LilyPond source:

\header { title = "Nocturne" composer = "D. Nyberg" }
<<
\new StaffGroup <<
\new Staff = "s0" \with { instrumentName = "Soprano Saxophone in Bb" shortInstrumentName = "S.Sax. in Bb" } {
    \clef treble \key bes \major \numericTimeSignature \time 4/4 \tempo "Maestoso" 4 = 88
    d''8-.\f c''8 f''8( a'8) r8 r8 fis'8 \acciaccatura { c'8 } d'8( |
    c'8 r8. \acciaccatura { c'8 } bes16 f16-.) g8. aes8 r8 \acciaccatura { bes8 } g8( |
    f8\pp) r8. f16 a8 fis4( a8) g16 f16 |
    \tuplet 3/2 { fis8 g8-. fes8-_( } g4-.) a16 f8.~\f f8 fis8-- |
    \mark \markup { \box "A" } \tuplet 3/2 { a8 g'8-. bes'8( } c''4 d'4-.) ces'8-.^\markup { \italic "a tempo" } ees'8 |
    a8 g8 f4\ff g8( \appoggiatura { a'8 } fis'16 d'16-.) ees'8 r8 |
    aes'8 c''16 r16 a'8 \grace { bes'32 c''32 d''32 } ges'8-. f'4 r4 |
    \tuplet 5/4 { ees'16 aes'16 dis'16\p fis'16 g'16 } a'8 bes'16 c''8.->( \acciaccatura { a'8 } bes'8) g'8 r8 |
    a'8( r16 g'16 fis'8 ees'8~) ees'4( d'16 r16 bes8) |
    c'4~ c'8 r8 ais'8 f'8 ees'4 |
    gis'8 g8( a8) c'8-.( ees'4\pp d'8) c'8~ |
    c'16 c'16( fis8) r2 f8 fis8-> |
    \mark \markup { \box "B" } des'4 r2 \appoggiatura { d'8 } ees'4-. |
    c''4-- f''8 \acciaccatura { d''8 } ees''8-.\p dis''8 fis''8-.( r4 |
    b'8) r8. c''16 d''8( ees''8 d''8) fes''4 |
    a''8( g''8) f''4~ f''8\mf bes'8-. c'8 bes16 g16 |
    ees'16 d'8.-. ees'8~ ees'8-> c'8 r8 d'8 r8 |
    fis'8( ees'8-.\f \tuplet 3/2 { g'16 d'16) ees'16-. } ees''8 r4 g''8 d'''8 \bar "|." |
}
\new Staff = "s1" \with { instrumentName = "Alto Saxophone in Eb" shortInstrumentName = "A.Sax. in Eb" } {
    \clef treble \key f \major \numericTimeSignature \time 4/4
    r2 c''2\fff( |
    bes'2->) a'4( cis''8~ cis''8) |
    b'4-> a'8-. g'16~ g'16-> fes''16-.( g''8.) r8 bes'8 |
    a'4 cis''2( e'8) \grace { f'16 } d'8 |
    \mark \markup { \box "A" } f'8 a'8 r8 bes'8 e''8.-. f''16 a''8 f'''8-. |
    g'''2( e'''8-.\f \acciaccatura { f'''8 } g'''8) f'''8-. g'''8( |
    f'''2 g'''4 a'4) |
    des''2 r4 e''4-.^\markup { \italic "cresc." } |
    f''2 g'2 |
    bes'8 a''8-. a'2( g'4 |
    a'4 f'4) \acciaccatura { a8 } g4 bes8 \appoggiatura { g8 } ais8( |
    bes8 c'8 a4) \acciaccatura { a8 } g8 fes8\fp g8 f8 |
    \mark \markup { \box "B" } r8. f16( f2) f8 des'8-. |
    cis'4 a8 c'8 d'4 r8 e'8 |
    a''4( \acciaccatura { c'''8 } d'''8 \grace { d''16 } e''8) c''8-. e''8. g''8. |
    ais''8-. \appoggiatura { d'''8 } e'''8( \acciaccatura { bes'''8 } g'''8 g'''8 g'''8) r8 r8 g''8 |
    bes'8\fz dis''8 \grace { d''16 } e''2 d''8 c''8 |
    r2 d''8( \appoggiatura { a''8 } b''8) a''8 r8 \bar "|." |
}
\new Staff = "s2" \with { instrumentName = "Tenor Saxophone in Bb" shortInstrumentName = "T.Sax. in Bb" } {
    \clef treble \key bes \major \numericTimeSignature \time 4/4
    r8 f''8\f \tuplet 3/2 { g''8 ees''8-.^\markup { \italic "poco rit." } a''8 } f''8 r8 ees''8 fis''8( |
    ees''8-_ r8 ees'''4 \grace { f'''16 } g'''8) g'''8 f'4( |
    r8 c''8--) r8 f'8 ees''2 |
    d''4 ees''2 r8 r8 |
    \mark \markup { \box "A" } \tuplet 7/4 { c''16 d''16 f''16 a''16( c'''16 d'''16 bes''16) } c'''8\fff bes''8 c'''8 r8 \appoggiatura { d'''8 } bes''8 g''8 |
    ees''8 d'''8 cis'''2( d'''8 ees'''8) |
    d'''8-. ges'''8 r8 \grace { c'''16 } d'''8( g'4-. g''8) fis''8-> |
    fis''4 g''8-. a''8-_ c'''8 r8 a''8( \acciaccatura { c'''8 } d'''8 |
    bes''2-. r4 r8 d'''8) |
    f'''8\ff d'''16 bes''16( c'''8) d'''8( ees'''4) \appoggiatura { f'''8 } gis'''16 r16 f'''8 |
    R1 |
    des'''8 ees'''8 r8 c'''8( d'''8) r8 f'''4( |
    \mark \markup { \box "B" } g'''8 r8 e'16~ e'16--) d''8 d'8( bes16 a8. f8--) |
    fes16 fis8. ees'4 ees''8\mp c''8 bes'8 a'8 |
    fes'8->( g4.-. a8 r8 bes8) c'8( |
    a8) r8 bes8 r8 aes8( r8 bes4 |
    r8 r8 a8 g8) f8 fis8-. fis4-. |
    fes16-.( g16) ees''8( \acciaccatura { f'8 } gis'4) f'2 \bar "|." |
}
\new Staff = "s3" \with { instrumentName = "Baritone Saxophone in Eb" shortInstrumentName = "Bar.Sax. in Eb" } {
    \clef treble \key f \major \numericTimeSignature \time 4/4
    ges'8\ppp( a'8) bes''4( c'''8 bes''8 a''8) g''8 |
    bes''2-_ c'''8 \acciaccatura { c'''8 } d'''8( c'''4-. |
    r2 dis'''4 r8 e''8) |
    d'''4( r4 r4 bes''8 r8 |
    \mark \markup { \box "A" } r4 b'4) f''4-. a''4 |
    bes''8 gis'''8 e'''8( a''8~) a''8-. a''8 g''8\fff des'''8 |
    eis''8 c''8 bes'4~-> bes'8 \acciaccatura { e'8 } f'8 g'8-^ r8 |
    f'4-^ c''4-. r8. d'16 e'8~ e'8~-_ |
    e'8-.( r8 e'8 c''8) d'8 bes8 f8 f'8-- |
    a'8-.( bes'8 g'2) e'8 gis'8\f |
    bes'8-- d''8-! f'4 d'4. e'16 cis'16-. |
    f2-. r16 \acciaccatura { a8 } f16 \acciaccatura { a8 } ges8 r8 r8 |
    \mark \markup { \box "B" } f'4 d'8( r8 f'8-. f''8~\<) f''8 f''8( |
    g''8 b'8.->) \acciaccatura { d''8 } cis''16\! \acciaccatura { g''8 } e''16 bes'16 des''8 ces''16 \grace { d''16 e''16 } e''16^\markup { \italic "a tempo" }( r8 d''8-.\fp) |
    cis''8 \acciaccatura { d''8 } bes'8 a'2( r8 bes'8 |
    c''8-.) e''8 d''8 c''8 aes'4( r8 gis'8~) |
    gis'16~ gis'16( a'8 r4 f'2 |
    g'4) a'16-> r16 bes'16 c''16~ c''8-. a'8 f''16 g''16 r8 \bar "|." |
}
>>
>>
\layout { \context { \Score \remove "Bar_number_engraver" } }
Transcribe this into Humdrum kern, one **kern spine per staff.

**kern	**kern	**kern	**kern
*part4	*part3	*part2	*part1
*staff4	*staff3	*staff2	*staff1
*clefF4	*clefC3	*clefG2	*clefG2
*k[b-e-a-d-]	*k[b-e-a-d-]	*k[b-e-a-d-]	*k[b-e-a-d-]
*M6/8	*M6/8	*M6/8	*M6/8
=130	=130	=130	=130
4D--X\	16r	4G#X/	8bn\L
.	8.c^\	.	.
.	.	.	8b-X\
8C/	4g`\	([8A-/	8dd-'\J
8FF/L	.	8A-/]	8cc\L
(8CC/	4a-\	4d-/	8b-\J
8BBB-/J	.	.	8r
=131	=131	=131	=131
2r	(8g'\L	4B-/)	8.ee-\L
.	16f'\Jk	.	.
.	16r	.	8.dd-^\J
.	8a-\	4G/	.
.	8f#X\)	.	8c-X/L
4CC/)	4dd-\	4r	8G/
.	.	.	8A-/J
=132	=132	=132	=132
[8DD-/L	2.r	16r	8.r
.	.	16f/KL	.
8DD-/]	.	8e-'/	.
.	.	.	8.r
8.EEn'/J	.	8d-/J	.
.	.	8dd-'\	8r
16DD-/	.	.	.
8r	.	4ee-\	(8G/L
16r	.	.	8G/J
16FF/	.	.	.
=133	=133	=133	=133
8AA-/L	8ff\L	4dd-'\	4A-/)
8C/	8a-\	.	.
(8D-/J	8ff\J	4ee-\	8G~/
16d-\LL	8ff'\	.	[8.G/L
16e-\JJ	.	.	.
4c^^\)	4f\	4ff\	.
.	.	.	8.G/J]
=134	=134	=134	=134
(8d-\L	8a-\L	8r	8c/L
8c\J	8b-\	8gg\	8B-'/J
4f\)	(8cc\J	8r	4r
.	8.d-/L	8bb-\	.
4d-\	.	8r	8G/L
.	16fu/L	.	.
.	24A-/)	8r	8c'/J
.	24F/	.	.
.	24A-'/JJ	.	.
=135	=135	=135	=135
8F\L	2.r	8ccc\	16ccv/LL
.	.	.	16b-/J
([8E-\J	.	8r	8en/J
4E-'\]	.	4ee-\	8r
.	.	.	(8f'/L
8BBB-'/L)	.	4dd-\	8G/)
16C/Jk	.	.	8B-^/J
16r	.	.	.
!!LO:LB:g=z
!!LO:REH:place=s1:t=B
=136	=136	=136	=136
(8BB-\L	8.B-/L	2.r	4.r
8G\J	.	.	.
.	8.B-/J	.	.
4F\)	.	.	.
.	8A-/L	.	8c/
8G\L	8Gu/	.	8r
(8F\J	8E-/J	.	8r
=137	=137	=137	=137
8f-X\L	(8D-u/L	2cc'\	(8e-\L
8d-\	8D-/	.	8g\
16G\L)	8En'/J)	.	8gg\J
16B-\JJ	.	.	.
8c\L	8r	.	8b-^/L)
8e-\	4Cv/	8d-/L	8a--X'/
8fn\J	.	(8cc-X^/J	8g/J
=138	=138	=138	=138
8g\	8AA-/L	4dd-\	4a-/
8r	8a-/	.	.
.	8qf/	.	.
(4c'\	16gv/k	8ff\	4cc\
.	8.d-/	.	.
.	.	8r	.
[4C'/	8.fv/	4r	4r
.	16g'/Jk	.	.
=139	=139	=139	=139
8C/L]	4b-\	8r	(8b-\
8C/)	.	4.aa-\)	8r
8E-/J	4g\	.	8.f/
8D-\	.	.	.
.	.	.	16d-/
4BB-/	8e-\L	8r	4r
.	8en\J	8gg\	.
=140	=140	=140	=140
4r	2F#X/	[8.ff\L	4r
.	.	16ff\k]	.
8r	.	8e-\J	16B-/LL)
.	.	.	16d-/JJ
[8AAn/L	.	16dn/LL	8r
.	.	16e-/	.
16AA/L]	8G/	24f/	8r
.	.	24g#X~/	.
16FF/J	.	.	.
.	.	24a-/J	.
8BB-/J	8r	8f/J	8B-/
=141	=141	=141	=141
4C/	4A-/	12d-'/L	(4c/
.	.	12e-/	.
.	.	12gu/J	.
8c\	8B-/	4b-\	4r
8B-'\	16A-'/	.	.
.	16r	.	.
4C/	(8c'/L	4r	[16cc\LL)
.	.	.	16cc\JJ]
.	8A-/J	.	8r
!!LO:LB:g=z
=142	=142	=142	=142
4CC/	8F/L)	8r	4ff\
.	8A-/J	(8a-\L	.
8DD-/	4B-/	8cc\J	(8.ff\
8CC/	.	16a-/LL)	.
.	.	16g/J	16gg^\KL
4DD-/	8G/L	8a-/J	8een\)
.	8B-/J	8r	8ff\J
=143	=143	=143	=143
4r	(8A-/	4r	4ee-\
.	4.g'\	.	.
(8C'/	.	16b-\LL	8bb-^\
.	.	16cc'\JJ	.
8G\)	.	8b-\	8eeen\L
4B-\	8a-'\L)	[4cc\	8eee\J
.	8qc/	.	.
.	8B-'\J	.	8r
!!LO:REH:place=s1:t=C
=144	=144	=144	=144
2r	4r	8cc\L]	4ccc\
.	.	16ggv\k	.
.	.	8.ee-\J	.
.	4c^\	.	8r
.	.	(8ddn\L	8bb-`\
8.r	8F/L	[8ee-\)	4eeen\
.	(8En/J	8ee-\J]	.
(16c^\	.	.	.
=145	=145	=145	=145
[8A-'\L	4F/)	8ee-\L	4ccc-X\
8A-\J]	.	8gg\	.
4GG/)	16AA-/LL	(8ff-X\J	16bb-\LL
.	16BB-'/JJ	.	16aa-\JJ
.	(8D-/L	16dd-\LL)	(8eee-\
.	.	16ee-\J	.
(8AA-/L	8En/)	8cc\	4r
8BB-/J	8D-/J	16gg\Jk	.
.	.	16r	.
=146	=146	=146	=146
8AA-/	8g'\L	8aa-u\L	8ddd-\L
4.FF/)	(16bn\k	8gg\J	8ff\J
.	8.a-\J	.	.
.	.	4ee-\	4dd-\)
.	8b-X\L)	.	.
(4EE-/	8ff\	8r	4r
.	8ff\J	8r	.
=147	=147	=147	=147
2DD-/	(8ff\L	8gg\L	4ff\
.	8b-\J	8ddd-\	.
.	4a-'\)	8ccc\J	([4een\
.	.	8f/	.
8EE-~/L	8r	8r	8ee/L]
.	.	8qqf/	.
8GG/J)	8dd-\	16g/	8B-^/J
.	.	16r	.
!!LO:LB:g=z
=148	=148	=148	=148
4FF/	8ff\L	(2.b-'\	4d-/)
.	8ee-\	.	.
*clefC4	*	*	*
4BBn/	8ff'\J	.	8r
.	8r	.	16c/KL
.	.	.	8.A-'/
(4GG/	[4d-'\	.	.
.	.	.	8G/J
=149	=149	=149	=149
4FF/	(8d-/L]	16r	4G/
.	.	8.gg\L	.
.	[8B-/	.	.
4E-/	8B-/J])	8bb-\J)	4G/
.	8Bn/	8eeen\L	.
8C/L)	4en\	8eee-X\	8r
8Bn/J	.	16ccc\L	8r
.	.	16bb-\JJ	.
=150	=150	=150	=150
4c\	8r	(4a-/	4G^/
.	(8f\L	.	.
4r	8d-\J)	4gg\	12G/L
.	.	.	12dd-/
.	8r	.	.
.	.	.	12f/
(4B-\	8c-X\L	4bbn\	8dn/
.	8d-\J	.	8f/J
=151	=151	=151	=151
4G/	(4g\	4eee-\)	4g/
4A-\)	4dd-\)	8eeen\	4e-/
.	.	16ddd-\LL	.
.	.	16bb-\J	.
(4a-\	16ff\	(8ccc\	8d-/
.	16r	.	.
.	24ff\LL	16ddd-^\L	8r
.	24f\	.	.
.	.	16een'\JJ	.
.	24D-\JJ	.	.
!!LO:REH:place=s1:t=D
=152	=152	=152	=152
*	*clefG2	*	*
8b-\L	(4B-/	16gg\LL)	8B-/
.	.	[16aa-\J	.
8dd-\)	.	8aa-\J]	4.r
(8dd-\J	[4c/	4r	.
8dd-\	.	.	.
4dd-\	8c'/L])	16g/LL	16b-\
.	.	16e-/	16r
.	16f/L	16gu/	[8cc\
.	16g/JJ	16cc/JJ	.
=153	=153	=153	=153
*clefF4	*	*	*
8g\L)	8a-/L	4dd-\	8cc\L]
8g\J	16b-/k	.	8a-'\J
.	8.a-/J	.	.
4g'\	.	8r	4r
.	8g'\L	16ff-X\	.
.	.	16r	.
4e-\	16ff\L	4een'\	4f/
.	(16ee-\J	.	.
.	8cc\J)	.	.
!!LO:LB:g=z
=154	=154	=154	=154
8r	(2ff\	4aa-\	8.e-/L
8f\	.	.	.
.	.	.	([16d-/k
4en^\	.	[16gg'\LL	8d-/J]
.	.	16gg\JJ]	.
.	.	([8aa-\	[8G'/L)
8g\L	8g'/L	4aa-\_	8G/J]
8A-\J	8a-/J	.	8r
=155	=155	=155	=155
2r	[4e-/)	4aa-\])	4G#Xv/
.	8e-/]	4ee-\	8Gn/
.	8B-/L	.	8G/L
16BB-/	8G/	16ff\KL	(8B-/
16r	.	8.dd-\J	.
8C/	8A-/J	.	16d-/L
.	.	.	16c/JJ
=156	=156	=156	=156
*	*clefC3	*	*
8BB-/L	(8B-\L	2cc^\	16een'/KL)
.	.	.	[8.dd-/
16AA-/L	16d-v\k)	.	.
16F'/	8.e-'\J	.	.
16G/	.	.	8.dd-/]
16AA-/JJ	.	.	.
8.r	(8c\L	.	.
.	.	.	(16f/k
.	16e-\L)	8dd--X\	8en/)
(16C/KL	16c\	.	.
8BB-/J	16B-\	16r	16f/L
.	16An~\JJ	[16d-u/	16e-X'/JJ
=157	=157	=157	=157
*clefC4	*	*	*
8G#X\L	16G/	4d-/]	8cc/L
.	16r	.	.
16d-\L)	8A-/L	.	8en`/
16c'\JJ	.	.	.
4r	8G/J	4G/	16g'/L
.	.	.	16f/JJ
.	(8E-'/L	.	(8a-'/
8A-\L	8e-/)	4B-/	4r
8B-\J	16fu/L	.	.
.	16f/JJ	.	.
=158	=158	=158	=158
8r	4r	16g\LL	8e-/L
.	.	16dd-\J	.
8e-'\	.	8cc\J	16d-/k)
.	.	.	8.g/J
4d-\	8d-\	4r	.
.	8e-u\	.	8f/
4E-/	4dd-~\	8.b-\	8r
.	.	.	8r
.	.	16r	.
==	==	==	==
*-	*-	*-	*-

__Goal__: Copy out every line in the items above that contains the string "time".

__Full solution__:
    \clef treble \key bes \major \numericTimeSignature \time 4/4 \tempo "Maestoso" 4 = 88
    \clef treble \key f \major \numericTimeSignature \time 4/4
    \clef treble \key bes \major \numericTimeSignature \time 4/4
    \clef treble \key f \major \numericTimeSignature \time 4/4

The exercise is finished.